- **ACTIVITY**: Give the data again exactly as written, without any of its pictures.

- **DATA SECTION**:
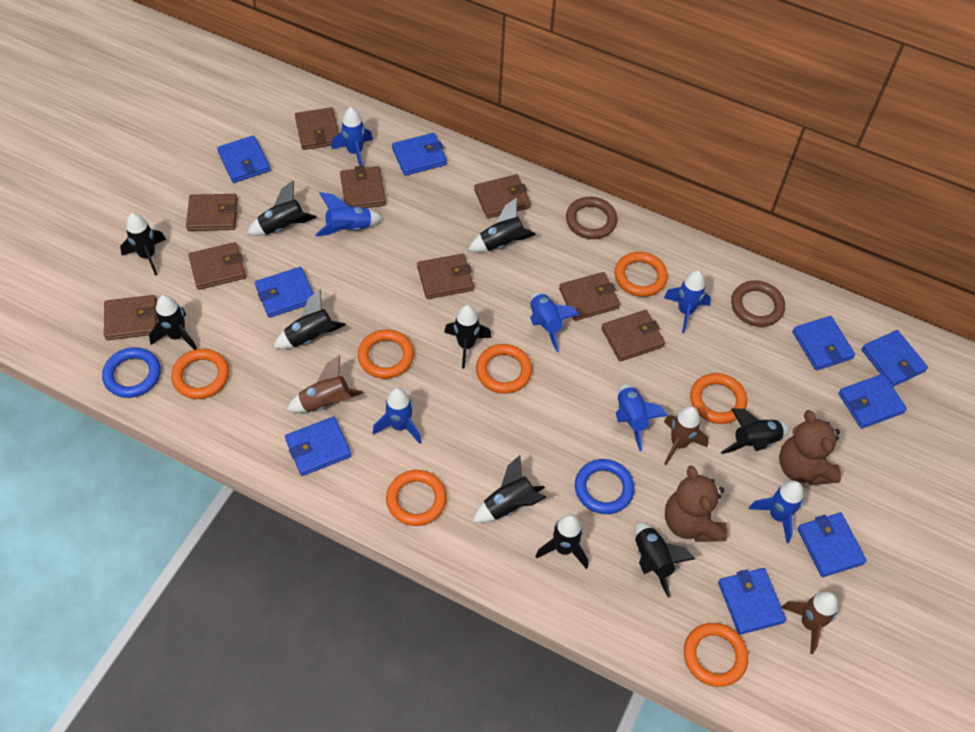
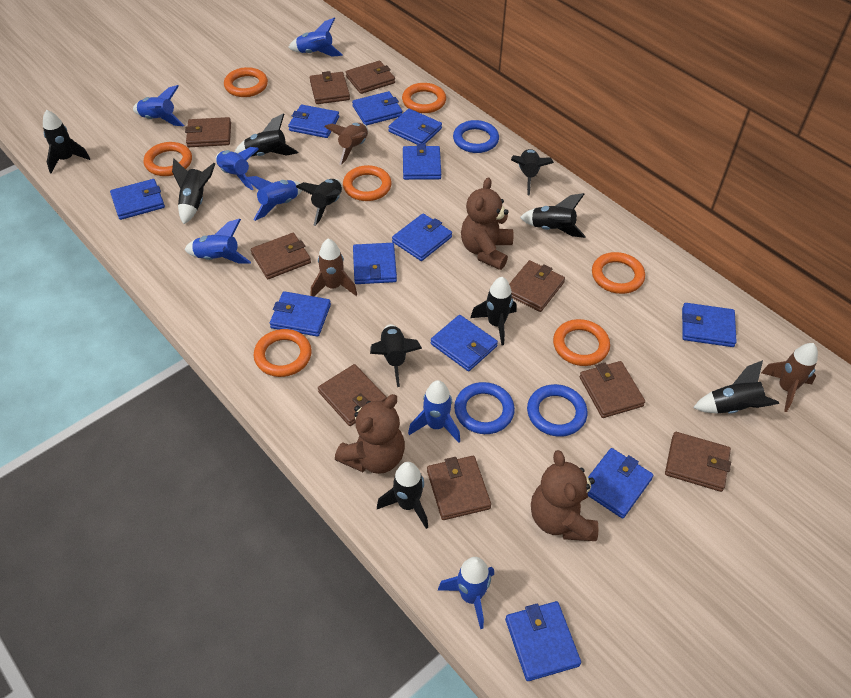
blue ring: 2 -> 3
blue wallet: 9 -> 12
brown ring: 2 -> 0
brown teddy bear: 2 -> 3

- **RESPONSE BOX**:
blue ring: 2 -> 3
blue wallet: 9 -> 12
brown ring: 2 -> 0
brown teddy bear: 2 -> 3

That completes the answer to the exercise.